- **Assignment**
Two lines below mark the span: the one containing "pink arrow: (128, 51)" and the one containing "black line: (443, 265) -> (341, 114), moved". Set down both, plus every line between, exactly as they stand, and nothing else.
┌─ Entries shown
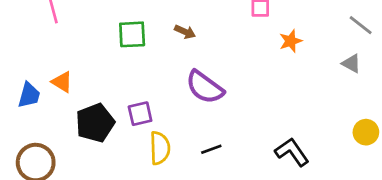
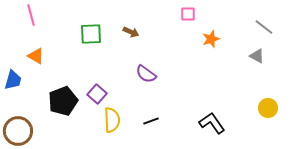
orange triangle: (62, 82) -> (36, 56), moved
purple semicircle: (205, 87) -> (146, 74), size x0.7
purple square: (140, 114) -> (97, 94), turned -36

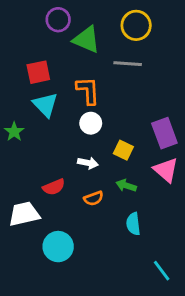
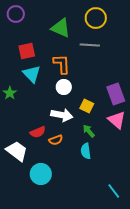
purple circle: (58, 20) -> (16, 14), moved
white arrow: (88, 163) -> (62, 115), size x1.5
green arrow: (126, 186) -> (89, 131), turned 32
orange semicircle: (94, 198) -> (56, 140), moved
white trapezoid: (24, 214) -> (17, 151), turned 50
cyan semicircle: (133, 224) -> (86, 151), moved

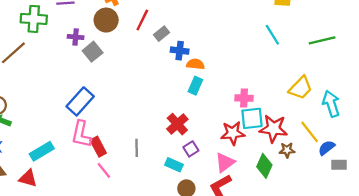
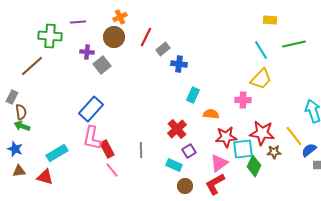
green line: (322, 40) -> (294, 44), moved
orange semicircle: (195, 64) -> (211, 114), moved
yellow trapezoid: (301, 88) -> (261, 79), moved
pink cross: (244, 98) -> (243, 100), moved
cyan square: (252, 118) -> (243, 149), moved

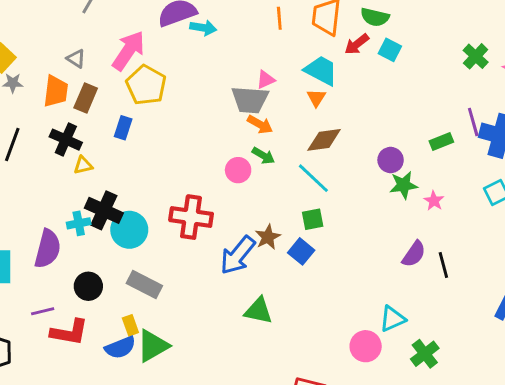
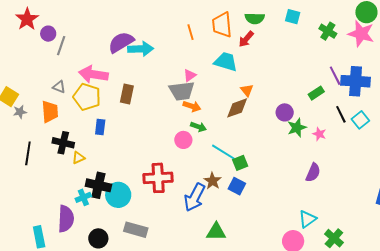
cyan arrow: (203, 28) -> (141, 49), size x1.4
cyan square: (390, 50) -> (293, 17), moved
pink arrow: (128, 51) -> (93, 74), turned -104
yellow pentagon: (146, 85) -> (87, 97), moved
brown rectangle: (86, 98) -> (127, 94), moved
orange triangle: (316, 98) -> (247, 90), moved
cyan line: (313, 178) -> (223, 152), moved
black line: (443, 265) -> (341, 114), moved

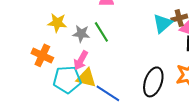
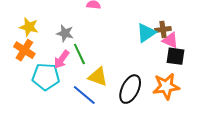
yellow star: (57, 23) -> (29, 27), moved
green line: (101, 32) -> (79, 54), moved
yellow triangle: (86, 78) -> (98, 77), moved

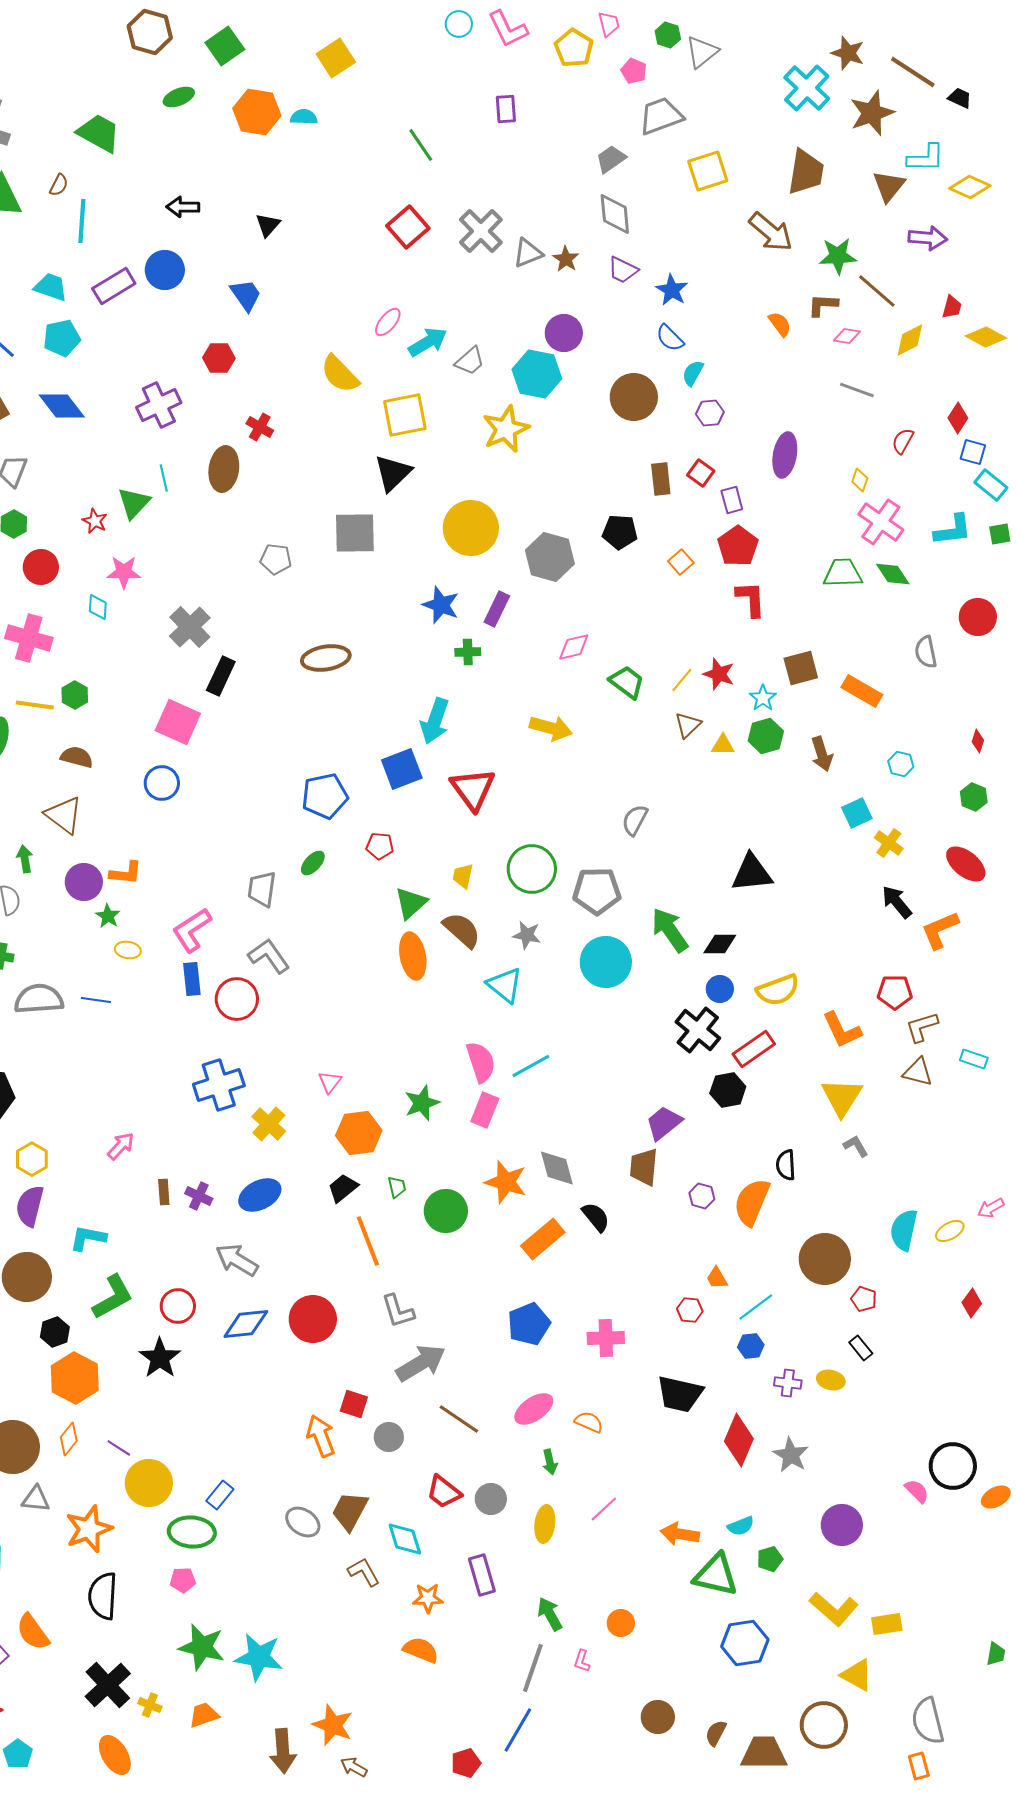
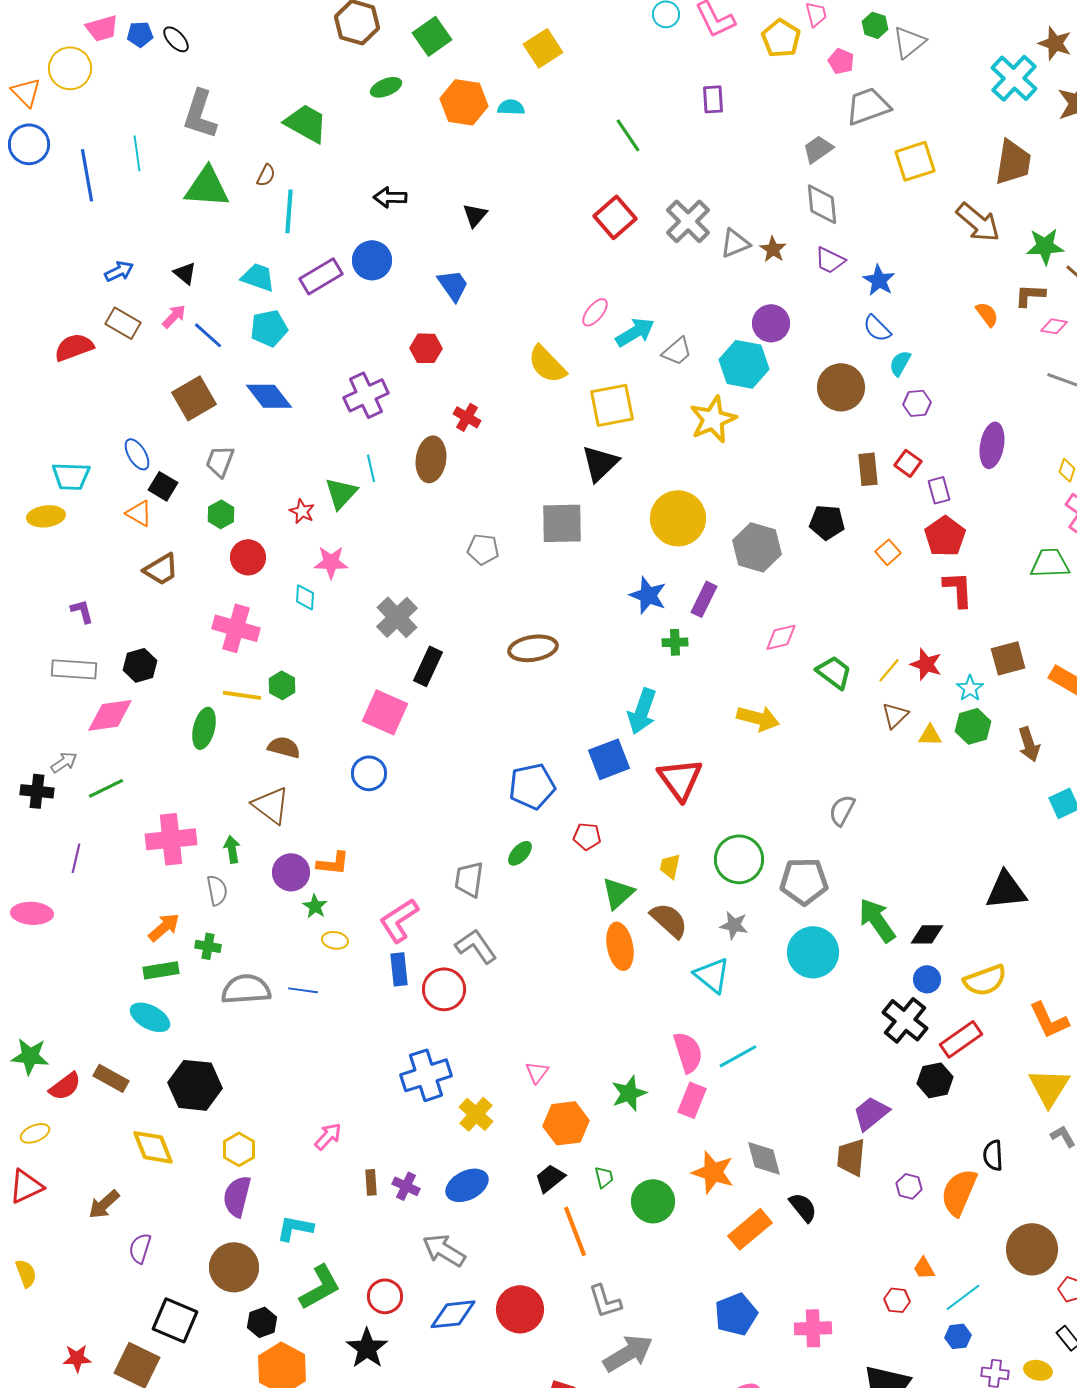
black triangle: (752, 873) -> (1006, 890), moved

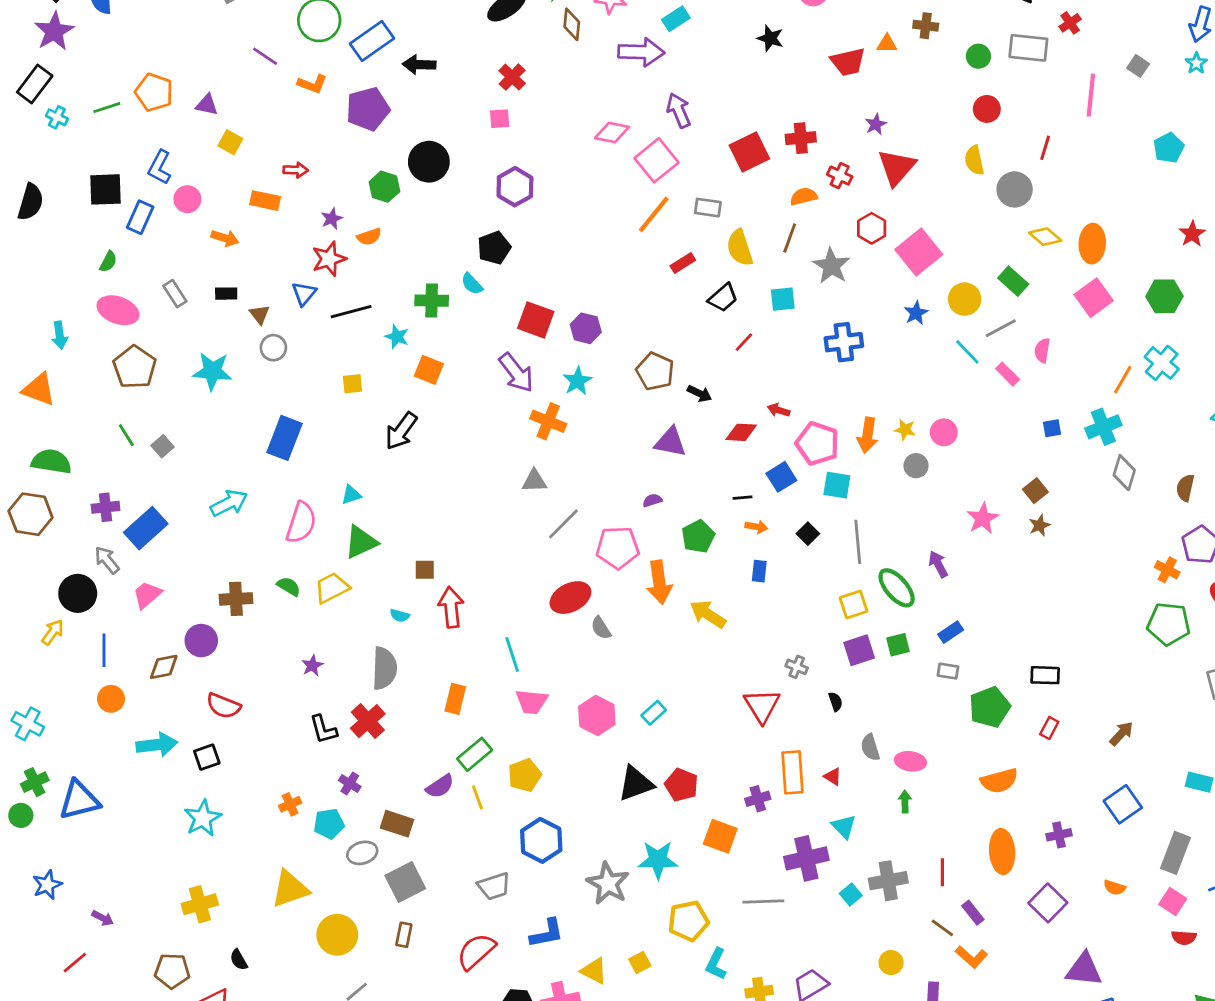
└─
- **Response to this task**
pink arrow: (128, 51) -> (93, 74), turned -104
yellow pentagon: (146, 85) -> (87, 97), moved
brown rectangle: (86, 98) -> (127, 94), moved
orange triangle: (316, 98) -> (247, 90), moved
cyan line: (313, 178) -> (223, 152), moved
black line: (443, 265) -> (341, 114), moved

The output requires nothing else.